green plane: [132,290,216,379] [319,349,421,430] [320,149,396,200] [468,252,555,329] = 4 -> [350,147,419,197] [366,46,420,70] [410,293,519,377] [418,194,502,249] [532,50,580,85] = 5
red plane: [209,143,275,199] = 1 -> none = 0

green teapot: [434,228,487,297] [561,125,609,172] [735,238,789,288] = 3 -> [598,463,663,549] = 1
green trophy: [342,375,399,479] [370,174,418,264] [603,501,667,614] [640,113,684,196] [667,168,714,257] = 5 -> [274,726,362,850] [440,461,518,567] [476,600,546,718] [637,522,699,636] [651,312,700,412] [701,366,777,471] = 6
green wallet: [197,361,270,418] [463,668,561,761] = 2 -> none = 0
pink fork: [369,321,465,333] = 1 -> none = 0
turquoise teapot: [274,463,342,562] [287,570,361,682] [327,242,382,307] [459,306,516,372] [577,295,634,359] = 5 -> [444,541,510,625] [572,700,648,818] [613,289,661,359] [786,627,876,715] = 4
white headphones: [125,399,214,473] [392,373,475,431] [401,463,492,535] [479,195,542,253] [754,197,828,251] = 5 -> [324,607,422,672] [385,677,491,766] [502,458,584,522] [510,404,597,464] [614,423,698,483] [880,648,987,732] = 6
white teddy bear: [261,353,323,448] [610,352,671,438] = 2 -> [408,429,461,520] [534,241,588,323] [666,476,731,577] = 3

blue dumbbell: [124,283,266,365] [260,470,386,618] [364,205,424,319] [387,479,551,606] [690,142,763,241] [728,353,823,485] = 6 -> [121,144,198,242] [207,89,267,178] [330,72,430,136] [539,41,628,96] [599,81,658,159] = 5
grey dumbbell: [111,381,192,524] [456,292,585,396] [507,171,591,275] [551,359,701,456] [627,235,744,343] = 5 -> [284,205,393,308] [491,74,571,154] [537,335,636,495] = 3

### Task requirements
Make an exact copy of every line from the one with "green trophy: [342,375,399,479]" to the end of the data, with the first and last of those lines included.

### Answer space
green trophy: [342,375,399,479] [370,174,418,264] [603,501,667,614] [640,113,684,196] [667,168,714,257] = 5 -> [274,726,362,850] [440,461,518,567] [476,600,546,718] [637,522,699,636] [651,312,700,412] [701,366,777,471] = 6
green wallet: [197,361,270,418] [463,668,561,761] = 2 -> none = 0
pink fork: [369,321,465,333] = 1 -> none = 0
turquoise teapot: [274,463,342,562] [287,570,361,682] [327,242,382,307] [459,306,516,372] [577,295,634,359] = 5 -> [444,541,510,625] [572,700,648,818] [613,289,661,359] [786,627,876,715] = 4
white headphones: [125,399,214,473] [392,373,475,431] [401,463,492,535] [479,195,542,253] [754,197,828,251] = 5 -> [324,607,422,672] [385,677,491,766] [502,458,584,522] [510,404,597,464] [614,423,698,483] [880,648,987,732] = 6
white teddy bear: [261,353,323,448] [610,352,671,438] = 2 -> [408,429,461,520] [534,241,588,323] [666,476,731,577] = 3

blue dumbbell: [124,283,266,365] [260,470,386,618] [364,205,424,319] [387,479,551,606] [690,142,763,241] [728,353,823,485] = 6 -> [121,144,198,242] [207,89,267,178] [330,72,430,136] [539,41,628,96] [599,81,658,159] = 5
grey dumbbell: [111,381,192,524] [456,292,585,396] [507,171,591,275] [551,359,701,456] [627,235,744,343] = 5 -> [284,205,393,308] [491,74,571,154] [537,335,636,495] = 3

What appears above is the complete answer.